**Task details:**
Lines to be reproduced exactly: the one that holds "F2: 5A (SIG15, VIN) -> 5A (5V, SIG15)" and all those after it through the end of the data. Include no others.

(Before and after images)
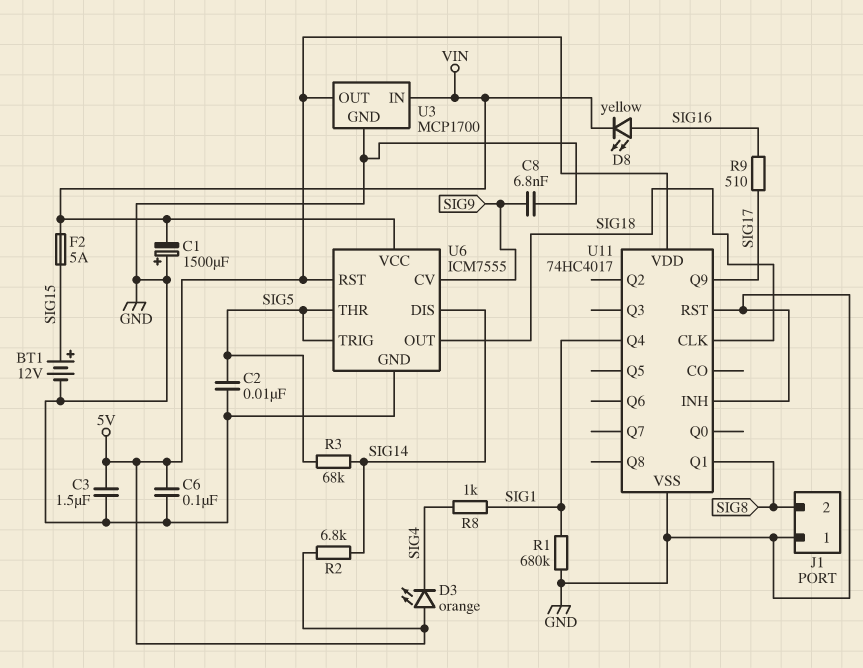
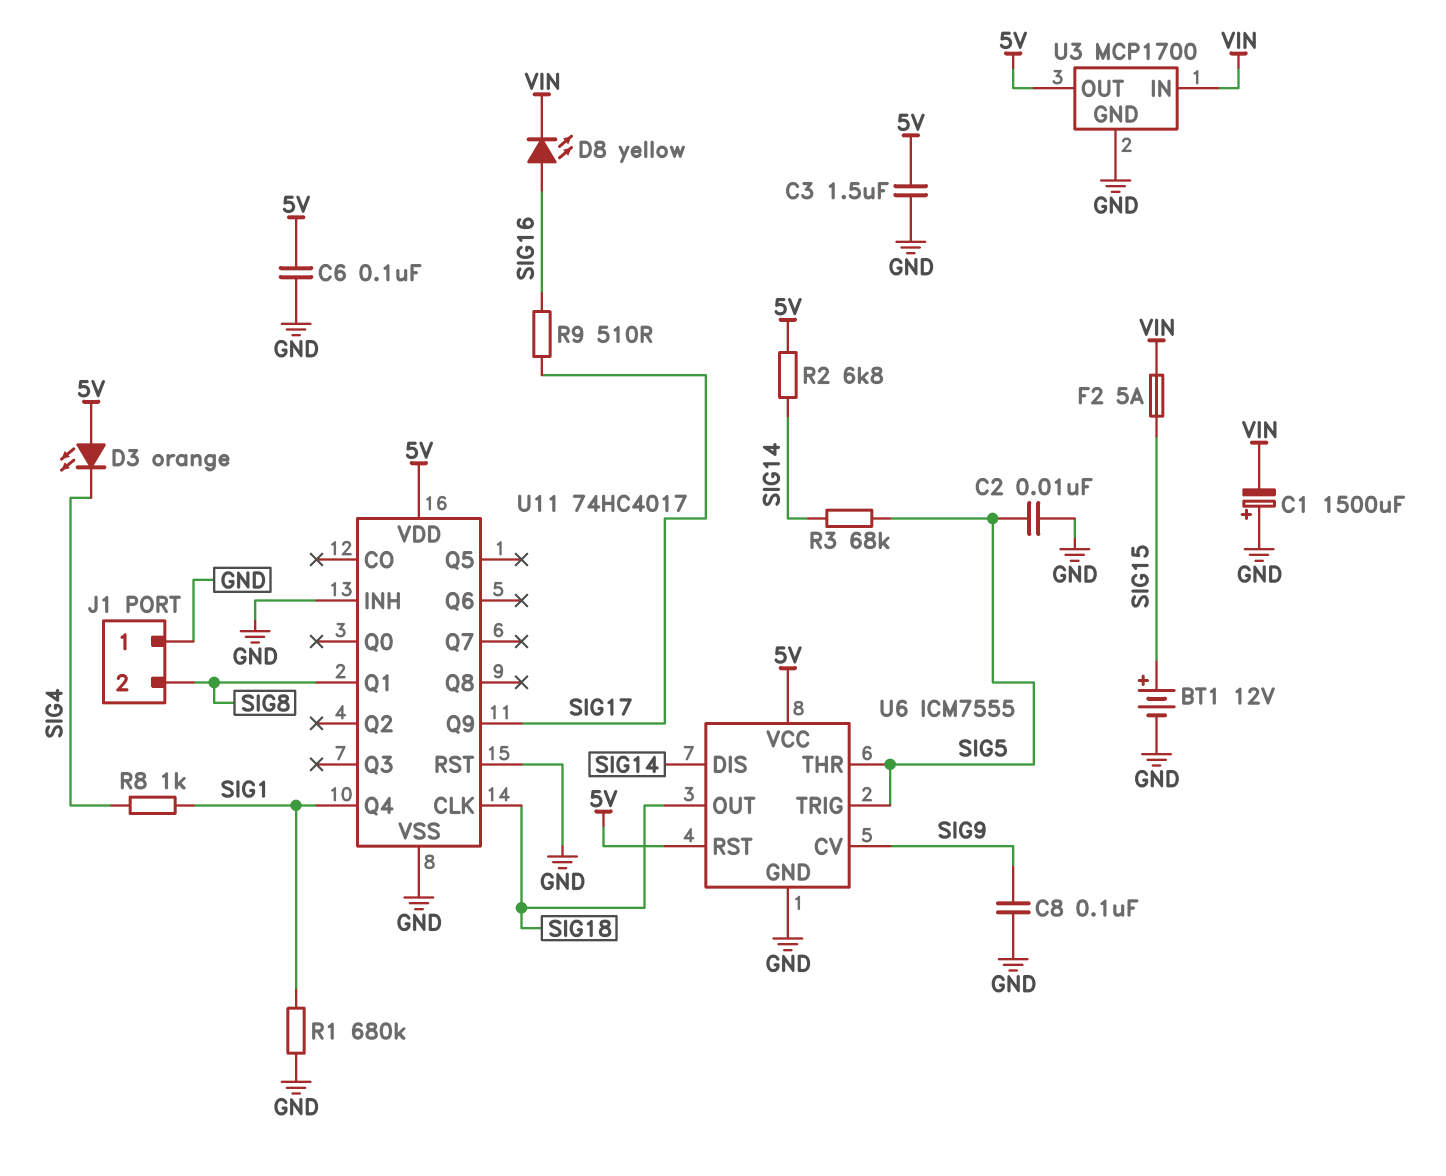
C8: 6.8nF (GND, SIG9) -> 100nF (GND, SIG9)
U6 pin VCC: VIN -> 5V

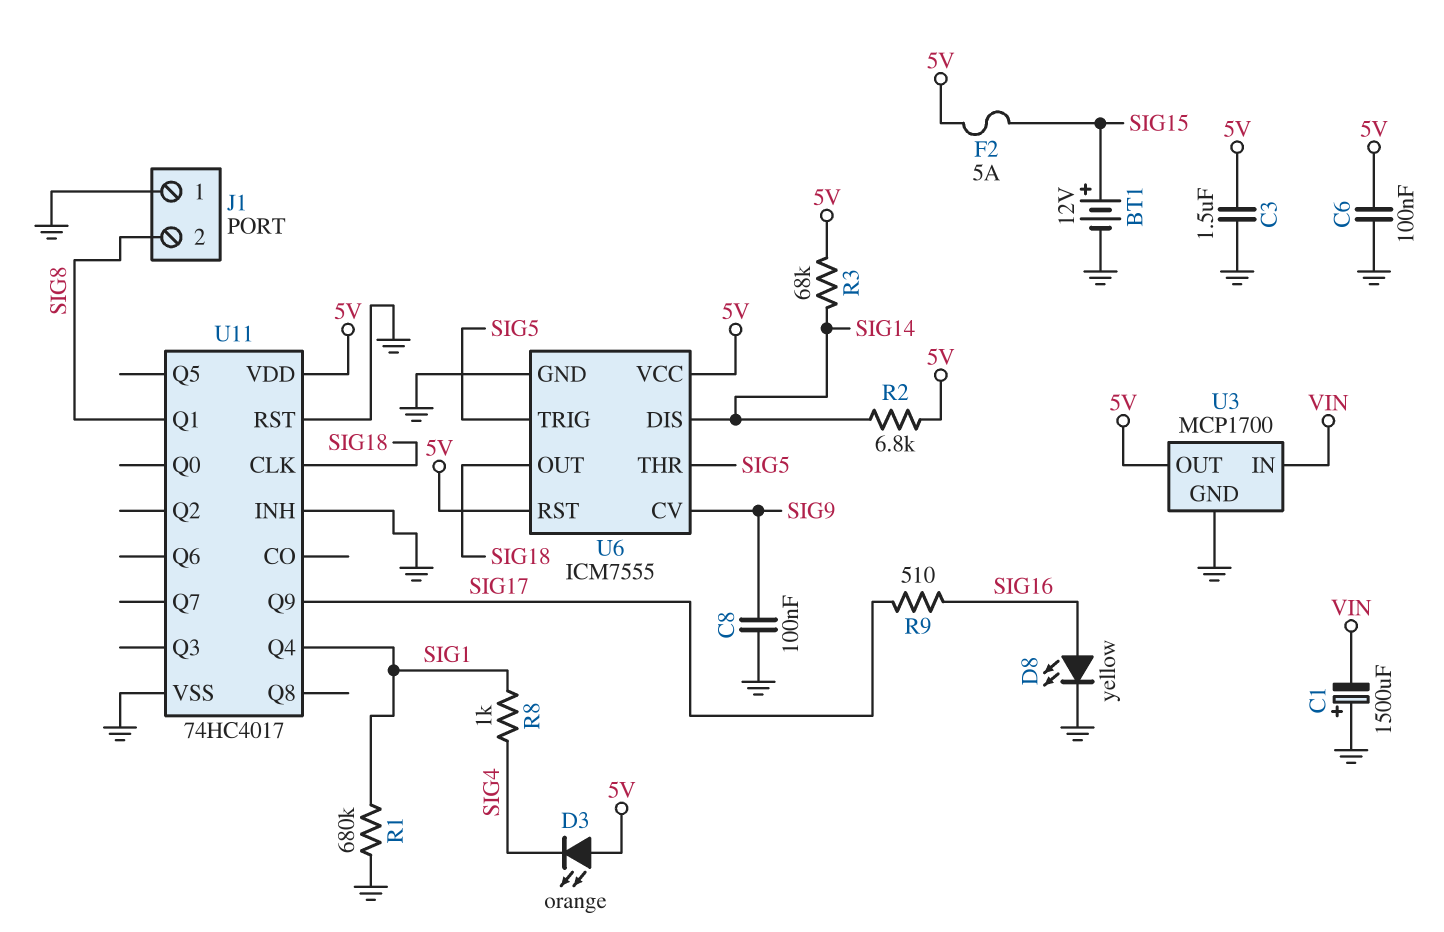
C2: 10nF (GND, SIG5) -> none
D8: LED yellow (A SIG16, K VIN) -> LED yellow (A SIG16, K GND)
F2: 5A (SIG15, VIN) -> 5A (5V, SIG15)
R3: 68k (SIG5, SIG14) -> 68k (5V, SIG14)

**Exercise solution:**
F2: 5A (SIG15, VIN) -> 5A (5V, SIG15)
R3: 68k (SIG5, SIG14) -> 68k (5V, SIG14)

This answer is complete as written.